### What is being asked
Please transcribe, exactly, the line that contains "purple carrot [653,151,684,210]" and every line after it to the end of the records, and nothing else.

### Records for the task
::::::::::

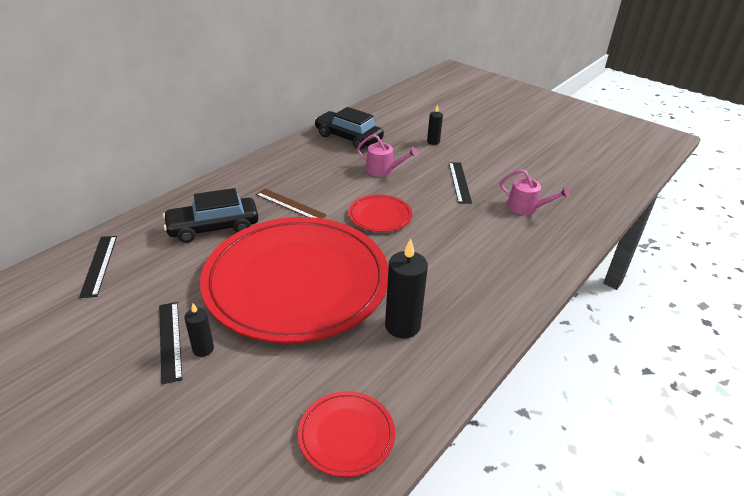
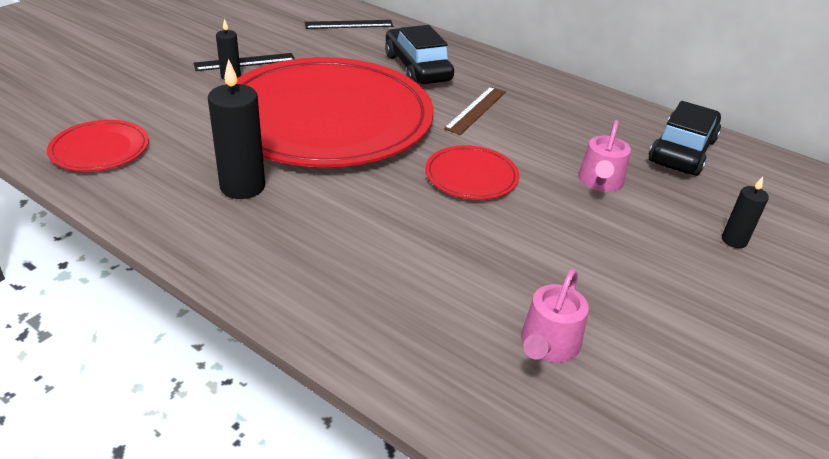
camera: 85 degrees right, 0 degrees up
black ruler [449,162,472,204] -> none

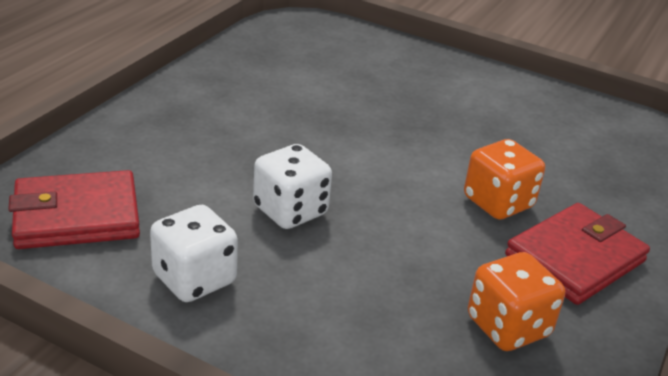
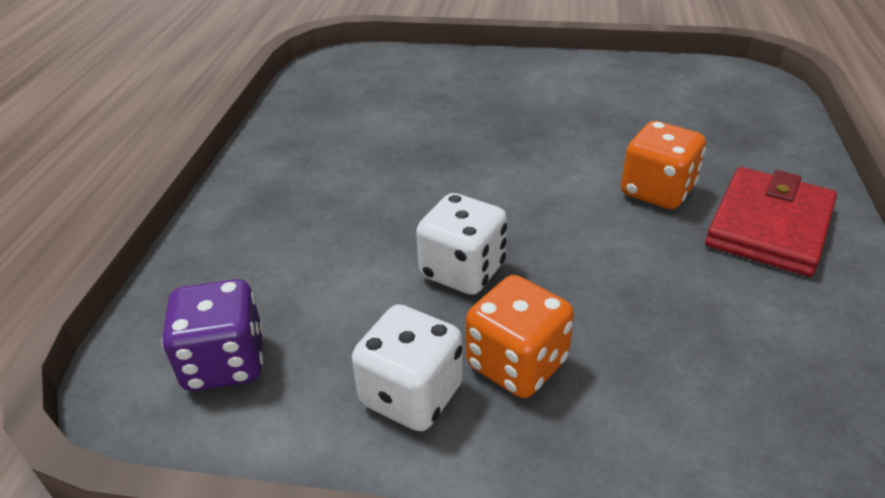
camera: 15 degrees left, 5 degrees up
red wallet [8,170,140,249] -> purple dice [161,279,263,391]
orange dice [468,252,565,351] -> orange dice moved to [466,275,574,398]

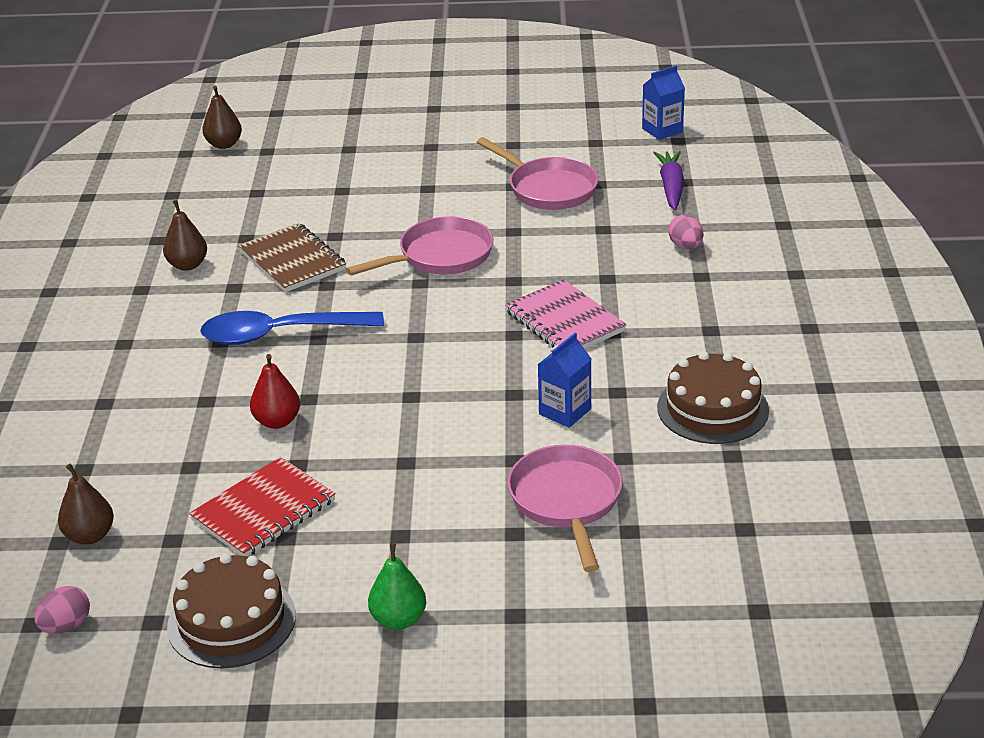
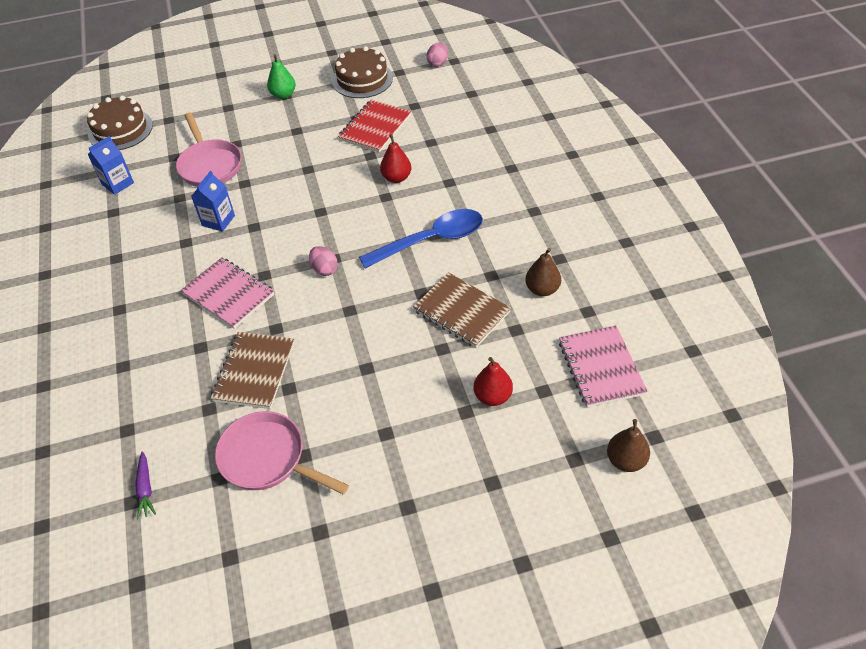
camera: 165 degrees right, 15 degrees up
brown pear [58,464,114,545] -> none
pink pan [346,216,494,275] -> none
blue carton [642,65,685,140] -> blue carton moved to [88,136,134,195]
purple carrot [653,151,684,210] -> purple carrot [135,451,156,520], size x0.66
brown cake [657,351,769,444] -> brown cake moved to [87,96,153,150]
pink egg [668,214,703,249] -> pink egg moved to [309,246,338,276]
none -> brown notebook [211,332,294,409]
none -> red pear [474,357,513,406]
none -> pink notebook [559,326,648,408]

::::::::::

### Solution to the exercise
purple carrot [653,151,684,210] -> purple carrot [135,451,156,520], size x0.66
brown cake [657,351,769,444] -> brown cake moved to [87,96,153,150]
pink egg [668,214,703,249] -> pink egg moved to [309,246,338,276]
none -> brown notebook [211,332,294,409]
none -> red pear [474,357,513,406]
none -> pink notebook [559,326,648,408]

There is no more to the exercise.